Could you output the entries that follow exactly, omitting any pictures they contain?

### Records shown ###

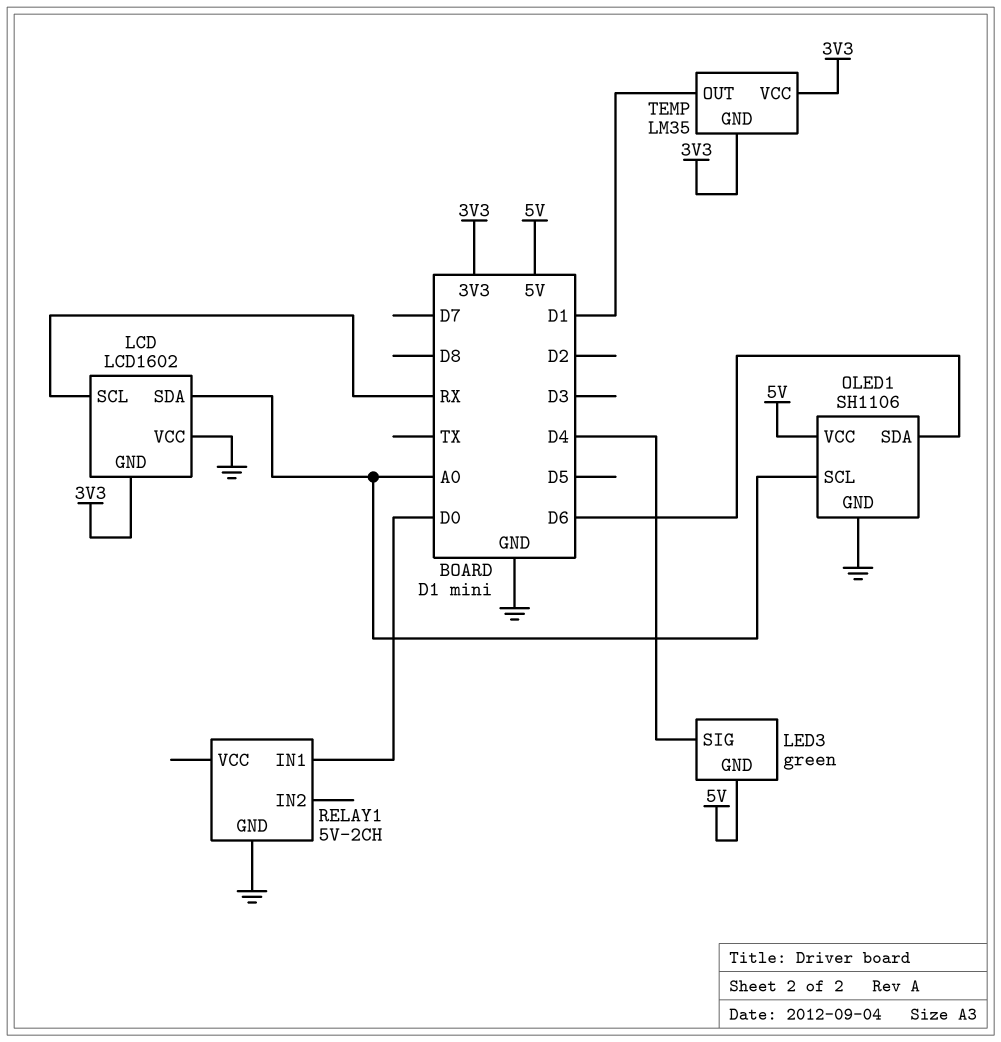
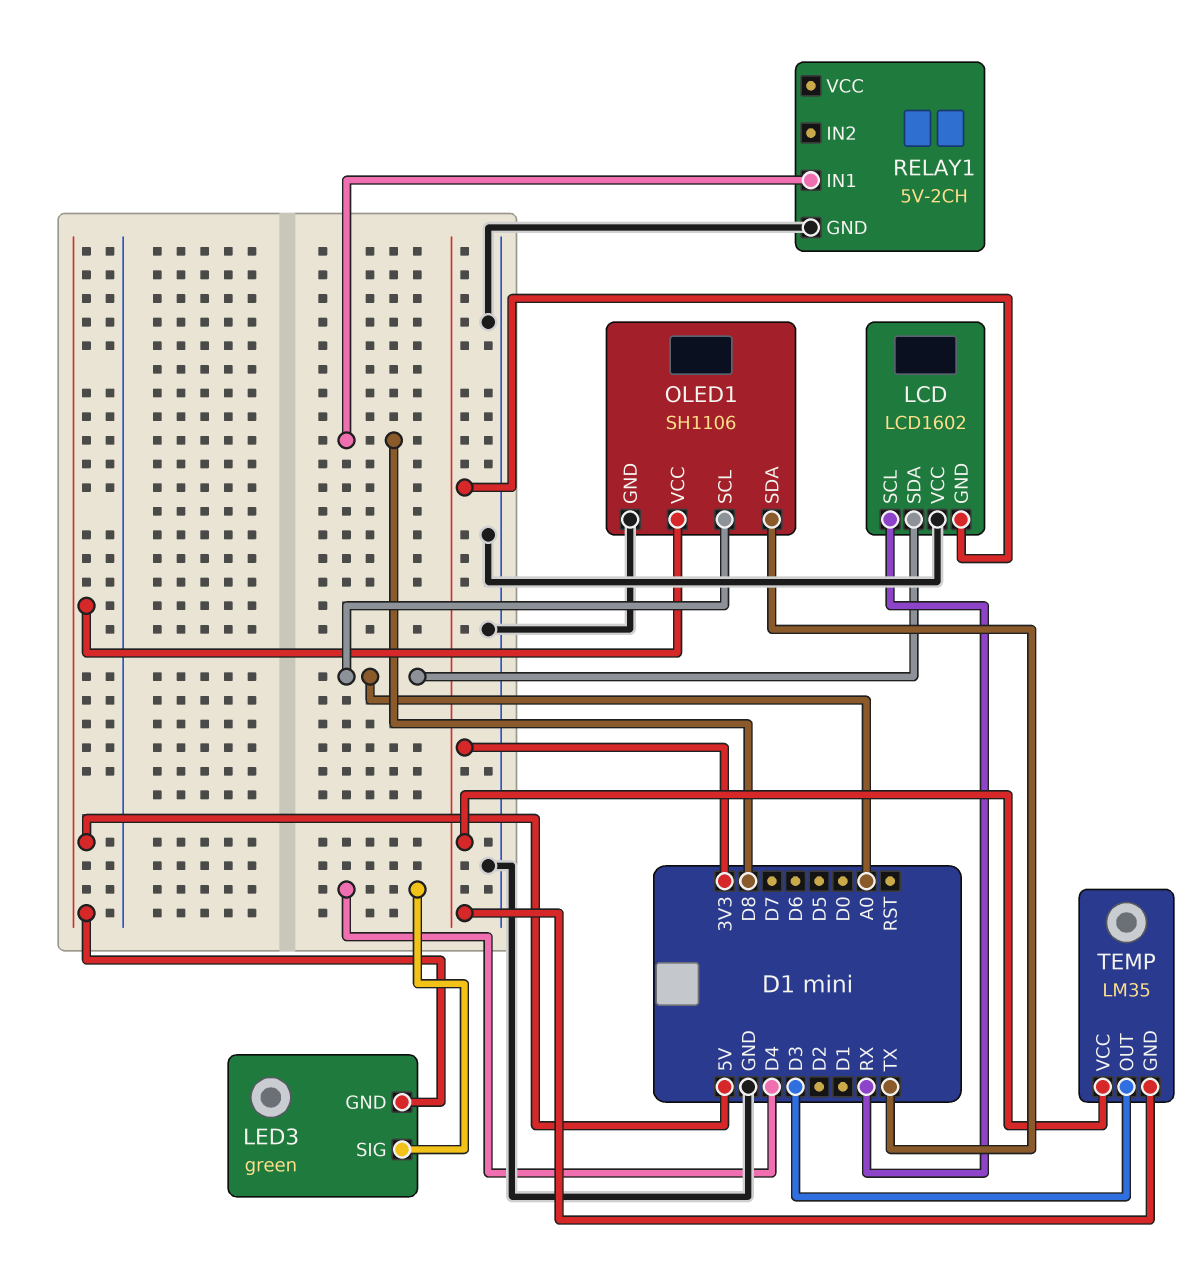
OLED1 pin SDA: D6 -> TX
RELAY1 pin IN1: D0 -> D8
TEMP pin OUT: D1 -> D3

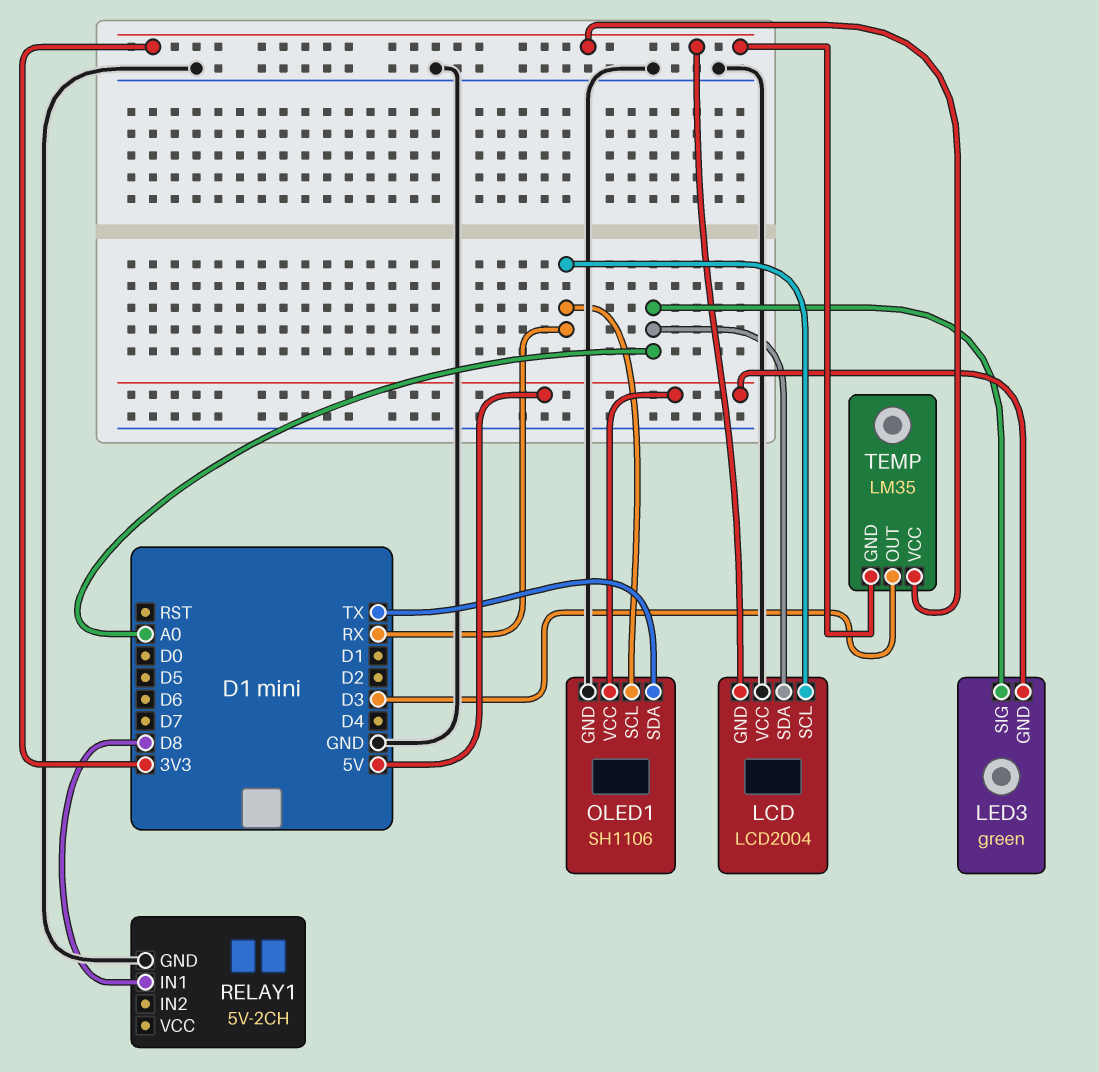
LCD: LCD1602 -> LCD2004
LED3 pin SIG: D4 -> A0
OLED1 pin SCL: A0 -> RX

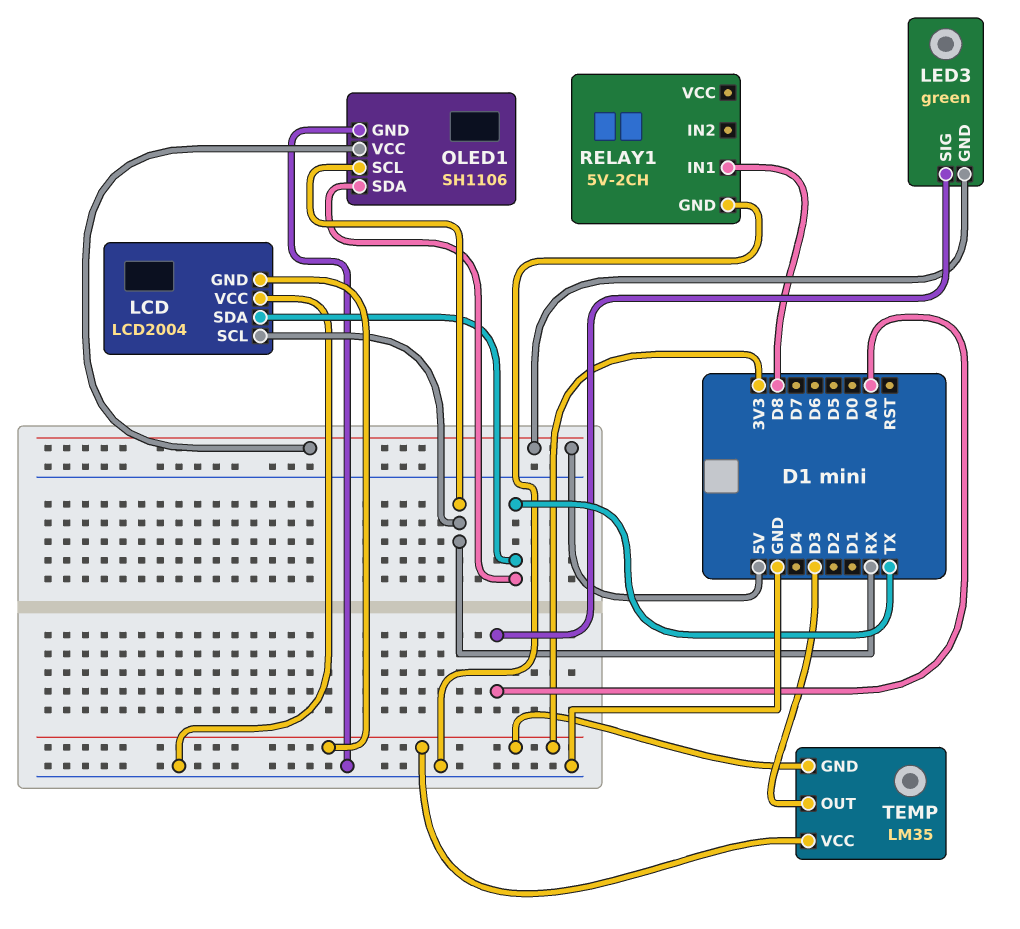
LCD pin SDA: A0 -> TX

###

# Solved exercise:
OLED1 pin SDA: D6 -> TX
RELAY1 pin IN1: D0 -> D8
TEMP pin OUT: D1 -> D3

LCD: LCD1602 -> LCD2004
LED3 pin SIG: D4 -> A0
OLED1 pin SCL: A0 -> RX

LCD pin SDA: A0 -> TX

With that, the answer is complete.